* Given information
—————
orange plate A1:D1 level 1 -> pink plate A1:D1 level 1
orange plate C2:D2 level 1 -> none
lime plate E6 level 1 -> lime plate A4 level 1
—————
* What is being asked
The entire listing is to be retyped exactly.

* Solution for this problem
orange plate A1:D1 level 1 -> pink plate A1:D1 level 1
orange plate C2:D2 level 1 -> none
lime plate E6 level 1 -> lime plate A4 level 1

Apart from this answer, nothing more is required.